Beginning at the top of the data below, write out every line exactly until you reach the line with "R6: 910 (+5V, VE) -> 910 (GND, VE)", and include that line.

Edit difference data
◇ ◇ ◇ ◇

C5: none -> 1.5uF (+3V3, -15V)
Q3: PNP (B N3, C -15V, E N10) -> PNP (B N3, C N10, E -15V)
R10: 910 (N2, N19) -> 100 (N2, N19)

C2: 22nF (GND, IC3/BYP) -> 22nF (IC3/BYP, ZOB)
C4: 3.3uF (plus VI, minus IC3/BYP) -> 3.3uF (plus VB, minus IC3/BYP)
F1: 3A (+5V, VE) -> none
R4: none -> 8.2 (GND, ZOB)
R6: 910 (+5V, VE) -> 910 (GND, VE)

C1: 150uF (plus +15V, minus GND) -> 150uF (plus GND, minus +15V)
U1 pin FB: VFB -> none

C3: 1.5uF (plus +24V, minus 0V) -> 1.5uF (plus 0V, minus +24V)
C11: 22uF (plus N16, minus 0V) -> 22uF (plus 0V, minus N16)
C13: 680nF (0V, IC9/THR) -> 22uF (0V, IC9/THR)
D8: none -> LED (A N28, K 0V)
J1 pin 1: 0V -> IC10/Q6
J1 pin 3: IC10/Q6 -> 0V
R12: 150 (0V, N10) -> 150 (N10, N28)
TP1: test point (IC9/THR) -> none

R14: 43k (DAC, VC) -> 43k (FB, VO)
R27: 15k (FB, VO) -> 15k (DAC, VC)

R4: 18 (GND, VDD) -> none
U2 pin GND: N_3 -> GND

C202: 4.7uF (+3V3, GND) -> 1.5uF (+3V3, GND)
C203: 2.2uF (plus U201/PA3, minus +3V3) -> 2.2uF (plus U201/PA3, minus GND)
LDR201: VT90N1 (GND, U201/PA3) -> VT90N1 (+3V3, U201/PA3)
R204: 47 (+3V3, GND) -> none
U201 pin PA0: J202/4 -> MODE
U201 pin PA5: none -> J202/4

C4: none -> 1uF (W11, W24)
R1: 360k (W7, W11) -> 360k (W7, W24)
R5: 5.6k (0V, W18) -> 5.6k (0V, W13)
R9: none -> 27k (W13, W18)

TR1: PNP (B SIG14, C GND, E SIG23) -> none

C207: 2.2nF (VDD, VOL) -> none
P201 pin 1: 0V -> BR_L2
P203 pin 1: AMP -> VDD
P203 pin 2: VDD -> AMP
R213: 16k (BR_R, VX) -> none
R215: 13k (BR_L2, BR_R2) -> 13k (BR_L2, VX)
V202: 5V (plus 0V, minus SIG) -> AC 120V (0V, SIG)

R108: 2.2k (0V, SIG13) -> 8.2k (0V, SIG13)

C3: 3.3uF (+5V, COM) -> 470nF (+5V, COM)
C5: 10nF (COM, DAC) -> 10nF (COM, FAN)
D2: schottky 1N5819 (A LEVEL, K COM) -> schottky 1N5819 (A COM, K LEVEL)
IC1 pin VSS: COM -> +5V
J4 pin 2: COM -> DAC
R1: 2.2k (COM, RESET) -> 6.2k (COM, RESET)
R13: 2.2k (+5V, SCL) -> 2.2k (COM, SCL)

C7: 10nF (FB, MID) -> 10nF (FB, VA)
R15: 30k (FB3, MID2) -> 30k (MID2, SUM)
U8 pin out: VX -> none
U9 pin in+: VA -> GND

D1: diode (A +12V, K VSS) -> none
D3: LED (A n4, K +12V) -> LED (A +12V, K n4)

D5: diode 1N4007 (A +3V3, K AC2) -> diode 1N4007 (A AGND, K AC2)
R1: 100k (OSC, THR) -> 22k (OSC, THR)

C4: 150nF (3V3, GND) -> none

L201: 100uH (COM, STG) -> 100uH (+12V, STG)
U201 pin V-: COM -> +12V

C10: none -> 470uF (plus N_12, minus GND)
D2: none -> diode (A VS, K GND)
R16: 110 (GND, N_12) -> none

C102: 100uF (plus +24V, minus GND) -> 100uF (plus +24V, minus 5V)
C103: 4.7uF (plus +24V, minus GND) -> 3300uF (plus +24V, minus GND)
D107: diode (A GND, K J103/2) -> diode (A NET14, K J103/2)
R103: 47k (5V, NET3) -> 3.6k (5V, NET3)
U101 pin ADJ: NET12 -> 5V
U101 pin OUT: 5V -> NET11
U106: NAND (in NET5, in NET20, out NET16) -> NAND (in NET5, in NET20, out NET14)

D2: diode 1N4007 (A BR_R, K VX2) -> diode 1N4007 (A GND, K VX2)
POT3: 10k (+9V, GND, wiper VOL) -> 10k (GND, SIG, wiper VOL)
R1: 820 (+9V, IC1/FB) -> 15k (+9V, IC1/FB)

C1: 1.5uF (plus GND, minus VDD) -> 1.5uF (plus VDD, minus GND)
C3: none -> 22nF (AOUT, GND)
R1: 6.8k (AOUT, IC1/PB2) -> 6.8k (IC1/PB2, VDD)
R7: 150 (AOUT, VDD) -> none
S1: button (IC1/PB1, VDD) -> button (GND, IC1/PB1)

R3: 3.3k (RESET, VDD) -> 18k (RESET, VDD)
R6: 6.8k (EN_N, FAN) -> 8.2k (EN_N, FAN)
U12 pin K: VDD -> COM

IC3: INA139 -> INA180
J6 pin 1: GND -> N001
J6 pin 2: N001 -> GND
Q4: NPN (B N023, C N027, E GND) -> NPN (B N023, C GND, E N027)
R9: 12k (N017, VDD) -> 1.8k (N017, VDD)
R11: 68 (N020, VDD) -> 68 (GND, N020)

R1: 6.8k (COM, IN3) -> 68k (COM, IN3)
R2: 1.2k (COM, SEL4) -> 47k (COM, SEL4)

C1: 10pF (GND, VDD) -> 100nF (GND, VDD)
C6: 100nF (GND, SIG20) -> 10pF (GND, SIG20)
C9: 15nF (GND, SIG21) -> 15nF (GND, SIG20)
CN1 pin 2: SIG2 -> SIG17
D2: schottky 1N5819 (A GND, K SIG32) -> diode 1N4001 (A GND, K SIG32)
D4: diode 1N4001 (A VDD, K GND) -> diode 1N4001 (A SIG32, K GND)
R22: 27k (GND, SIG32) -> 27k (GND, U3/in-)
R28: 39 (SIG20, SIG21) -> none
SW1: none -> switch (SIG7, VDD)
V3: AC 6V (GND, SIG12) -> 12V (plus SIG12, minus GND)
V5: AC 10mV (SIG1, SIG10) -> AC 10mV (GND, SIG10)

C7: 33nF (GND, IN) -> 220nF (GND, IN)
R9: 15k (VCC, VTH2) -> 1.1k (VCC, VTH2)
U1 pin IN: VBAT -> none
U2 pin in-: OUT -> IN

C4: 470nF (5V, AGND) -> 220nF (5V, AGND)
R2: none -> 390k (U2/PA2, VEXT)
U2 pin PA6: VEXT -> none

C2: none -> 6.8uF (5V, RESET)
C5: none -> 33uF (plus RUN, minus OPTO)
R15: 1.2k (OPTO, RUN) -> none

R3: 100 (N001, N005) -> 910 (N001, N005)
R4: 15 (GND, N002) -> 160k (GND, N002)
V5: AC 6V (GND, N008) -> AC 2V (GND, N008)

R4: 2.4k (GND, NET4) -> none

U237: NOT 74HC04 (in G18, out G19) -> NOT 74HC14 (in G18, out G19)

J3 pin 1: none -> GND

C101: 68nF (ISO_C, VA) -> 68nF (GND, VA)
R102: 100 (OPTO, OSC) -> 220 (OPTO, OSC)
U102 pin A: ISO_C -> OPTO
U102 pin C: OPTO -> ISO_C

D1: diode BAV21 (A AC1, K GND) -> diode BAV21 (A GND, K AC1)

◇ ◇ ◇ ◇

Task result
C5: none -> 1.5uF (+3V3, -15V)
Q3: PNP (B N3, C -15V, E N10) -> PNP (B N3, C N10, E -15V)
R10: 910 (N2, N19) -> 100 (N2, N19)

C2: 22nF (GND, IC3/BYP) -> 22nF (IC3/BYP, ZOB)
C4: 3.3uF (plus VI, minus IC3/BYP) -> 3.3uF (plus VB, minus IC3/BYP)
F1: 3A (+5V, VE) -> none
R4: none -> 8.2 (GND, ZOB)
R6: 910 (+5V, VE) -> 910 (GND, VE)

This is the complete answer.